■ EXERCISE REQUIREMENTS: Each line of the data that includes the string "apple" is to be copied out.

------------------------------------------------------------

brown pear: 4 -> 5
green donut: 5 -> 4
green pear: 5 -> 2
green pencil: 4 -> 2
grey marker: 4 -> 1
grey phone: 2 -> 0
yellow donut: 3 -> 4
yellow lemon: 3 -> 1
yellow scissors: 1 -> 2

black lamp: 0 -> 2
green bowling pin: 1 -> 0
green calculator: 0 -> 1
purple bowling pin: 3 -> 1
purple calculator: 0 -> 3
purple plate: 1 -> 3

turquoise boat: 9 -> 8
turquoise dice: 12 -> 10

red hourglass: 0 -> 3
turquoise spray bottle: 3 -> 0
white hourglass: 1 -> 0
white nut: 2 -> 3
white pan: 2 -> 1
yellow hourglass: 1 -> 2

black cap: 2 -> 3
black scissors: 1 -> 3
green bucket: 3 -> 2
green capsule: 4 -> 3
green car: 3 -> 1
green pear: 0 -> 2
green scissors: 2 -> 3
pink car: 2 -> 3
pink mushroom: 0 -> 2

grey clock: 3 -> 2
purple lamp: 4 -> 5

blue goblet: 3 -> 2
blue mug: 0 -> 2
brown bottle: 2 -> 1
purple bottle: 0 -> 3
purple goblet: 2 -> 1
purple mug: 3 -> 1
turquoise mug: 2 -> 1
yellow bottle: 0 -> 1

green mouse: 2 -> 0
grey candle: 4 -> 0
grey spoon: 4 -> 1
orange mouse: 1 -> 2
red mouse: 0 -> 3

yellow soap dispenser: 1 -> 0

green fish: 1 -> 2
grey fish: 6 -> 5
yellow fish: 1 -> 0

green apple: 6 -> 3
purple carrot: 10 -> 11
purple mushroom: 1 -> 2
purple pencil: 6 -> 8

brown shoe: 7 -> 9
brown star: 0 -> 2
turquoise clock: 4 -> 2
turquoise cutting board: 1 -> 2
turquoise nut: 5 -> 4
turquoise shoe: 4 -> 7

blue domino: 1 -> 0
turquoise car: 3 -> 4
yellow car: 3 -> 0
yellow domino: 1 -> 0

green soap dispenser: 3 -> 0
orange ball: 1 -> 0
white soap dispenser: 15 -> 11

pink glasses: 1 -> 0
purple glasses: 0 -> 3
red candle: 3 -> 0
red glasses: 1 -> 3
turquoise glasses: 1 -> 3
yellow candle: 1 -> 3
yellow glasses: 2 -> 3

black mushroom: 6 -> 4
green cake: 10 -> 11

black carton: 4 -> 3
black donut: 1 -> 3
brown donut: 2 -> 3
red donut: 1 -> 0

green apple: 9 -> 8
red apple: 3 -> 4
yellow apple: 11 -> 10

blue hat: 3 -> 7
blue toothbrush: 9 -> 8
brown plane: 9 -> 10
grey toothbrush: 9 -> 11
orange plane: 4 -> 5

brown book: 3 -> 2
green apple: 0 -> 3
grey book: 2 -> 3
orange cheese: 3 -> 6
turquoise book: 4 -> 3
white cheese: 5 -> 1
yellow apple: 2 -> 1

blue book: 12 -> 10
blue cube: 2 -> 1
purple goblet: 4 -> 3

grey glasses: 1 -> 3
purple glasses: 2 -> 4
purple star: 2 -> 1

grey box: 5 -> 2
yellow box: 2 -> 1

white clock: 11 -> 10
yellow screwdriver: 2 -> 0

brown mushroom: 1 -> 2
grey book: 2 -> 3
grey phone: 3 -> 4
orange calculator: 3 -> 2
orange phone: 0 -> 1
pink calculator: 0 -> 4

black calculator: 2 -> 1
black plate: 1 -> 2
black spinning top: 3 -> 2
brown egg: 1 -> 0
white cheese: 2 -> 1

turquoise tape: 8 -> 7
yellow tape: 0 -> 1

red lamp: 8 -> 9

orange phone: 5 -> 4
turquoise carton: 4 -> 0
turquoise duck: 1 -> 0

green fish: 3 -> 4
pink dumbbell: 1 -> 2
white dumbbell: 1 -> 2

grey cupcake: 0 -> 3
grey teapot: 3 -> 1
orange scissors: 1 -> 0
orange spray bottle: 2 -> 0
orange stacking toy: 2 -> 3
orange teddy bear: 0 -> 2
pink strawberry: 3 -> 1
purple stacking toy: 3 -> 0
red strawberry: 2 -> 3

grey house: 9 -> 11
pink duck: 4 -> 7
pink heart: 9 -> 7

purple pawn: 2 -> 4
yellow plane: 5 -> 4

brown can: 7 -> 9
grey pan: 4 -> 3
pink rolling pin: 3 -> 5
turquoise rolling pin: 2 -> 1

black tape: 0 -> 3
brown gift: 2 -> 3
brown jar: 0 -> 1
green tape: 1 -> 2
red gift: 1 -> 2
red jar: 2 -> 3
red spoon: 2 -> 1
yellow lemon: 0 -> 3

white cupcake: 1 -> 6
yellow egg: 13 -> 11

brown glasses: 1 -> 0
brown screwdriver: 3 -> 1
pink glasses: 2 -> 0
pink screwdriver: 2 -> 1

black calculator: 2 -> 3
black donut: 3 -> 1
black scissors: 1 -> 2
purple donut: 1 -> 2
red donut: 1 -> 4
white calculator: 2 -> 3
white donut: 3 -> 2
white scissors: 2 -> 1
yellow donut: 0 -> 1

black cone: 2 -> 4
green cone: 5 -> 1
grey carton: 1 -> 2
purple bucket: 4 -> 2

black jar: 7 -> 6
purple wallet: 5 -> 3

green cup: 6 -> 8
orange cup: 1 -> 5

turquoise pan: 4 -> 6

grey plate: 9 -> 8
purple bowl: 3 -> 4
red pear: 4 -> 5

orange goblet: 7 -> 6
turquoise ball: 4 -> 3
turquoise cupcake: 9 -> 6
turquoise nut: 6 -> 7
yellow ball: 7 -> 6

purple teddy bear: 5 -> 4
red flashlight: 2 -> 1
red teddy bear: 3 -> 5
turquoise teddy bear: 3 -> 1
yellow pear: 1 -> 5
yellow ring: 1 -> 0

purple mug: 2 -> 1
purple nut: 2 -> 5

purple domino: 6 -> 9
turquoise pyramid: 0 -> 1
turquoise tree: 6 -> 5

------------------------------------------------------------

■ WRITTEN RESPONSE:
green apple: 6 -> 3
green apple: 9 -> 8
red apple: 3 -> 4
yellow apple: 11 -> 10
green apple: 0 -> 3
yellow apple: 2 -> 1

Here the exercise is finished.